▶ Source information
============================================================

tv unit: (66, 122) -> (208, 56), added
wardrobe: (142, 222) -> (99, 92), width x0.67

============================================================

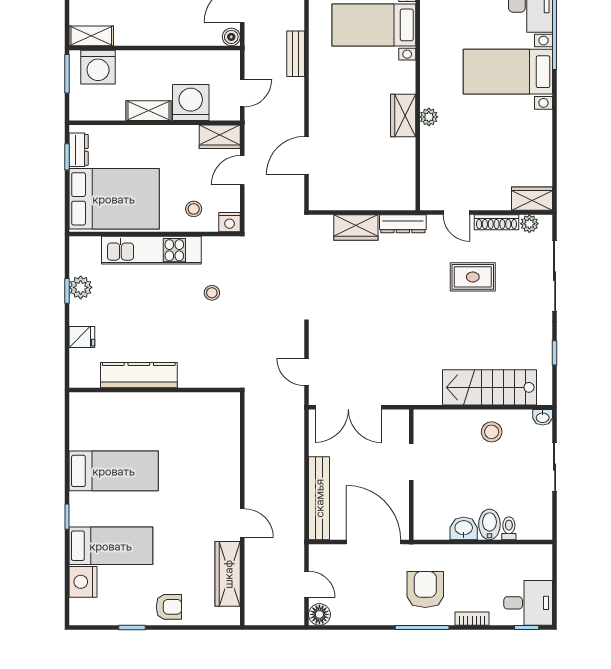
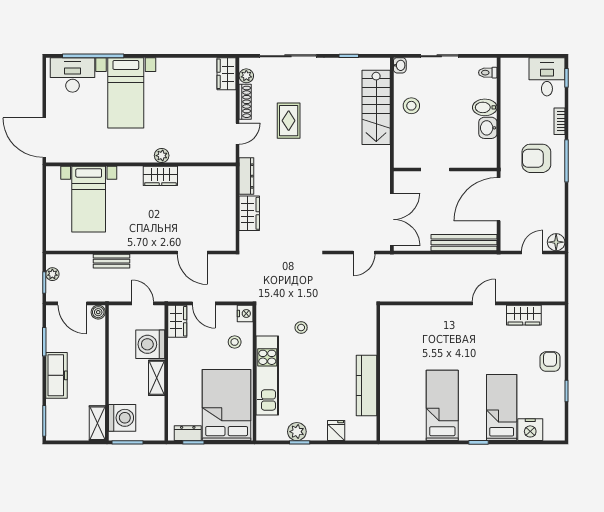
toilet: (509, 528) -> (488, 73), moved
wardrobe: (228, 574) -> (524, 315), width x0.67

============================================================

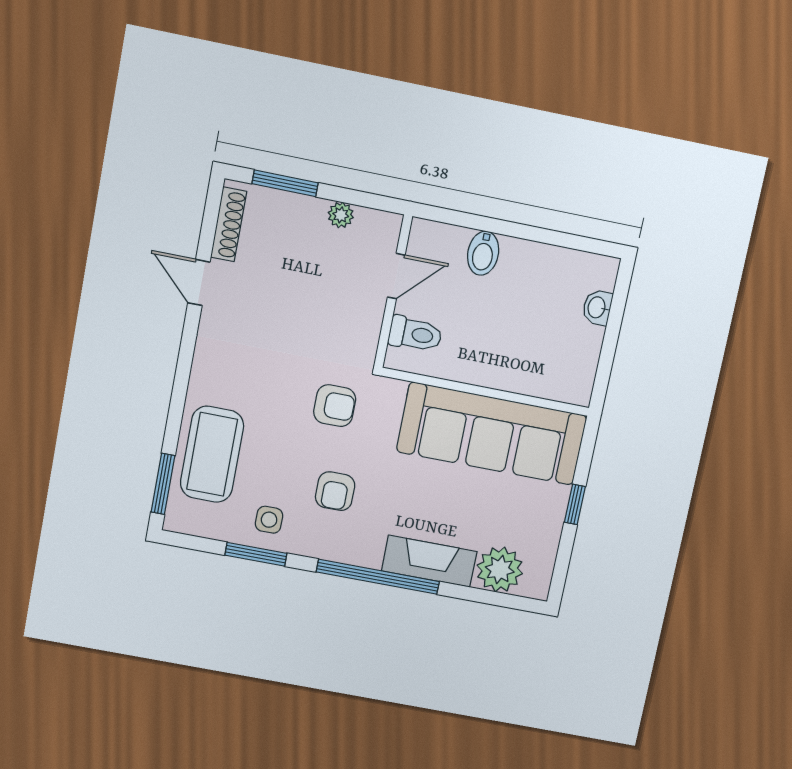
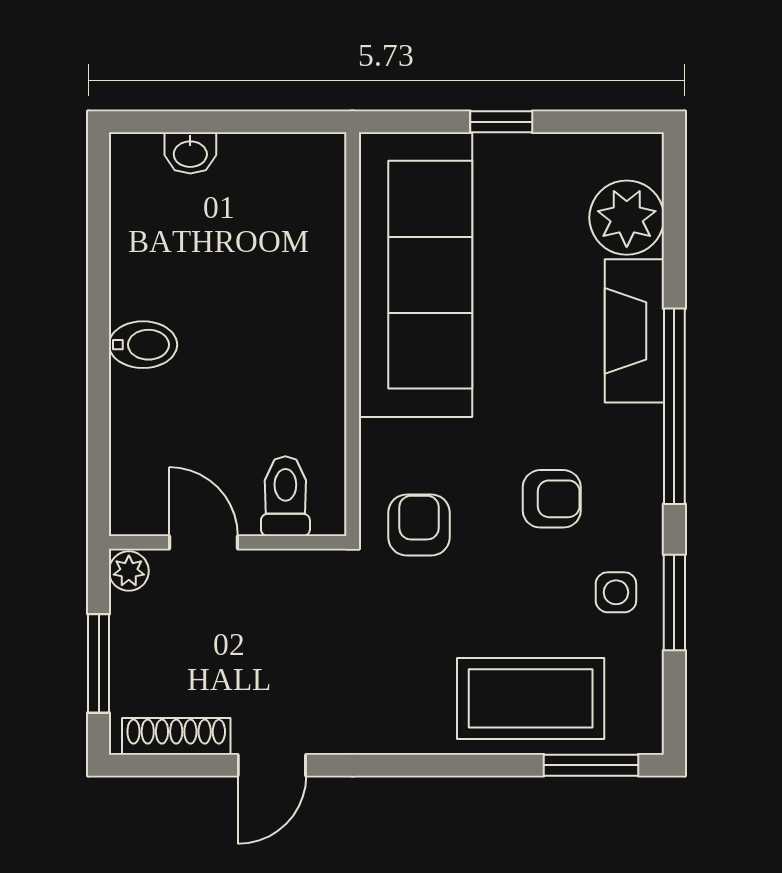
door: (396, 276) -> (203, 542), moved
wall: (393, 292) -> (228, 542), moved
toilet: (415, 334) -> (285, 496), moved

============================================================

▶ Problem statement
Show every line from the listing above in which the string "moved" appears.

▶ Task answer
toilet: (509, 528) -> (488, 73), moved
door: (396, 276) -> (203, 542), moved
wall: (393, 292) -> (228, 542), moved
toilet: (415, 334) -> (285, 496), moved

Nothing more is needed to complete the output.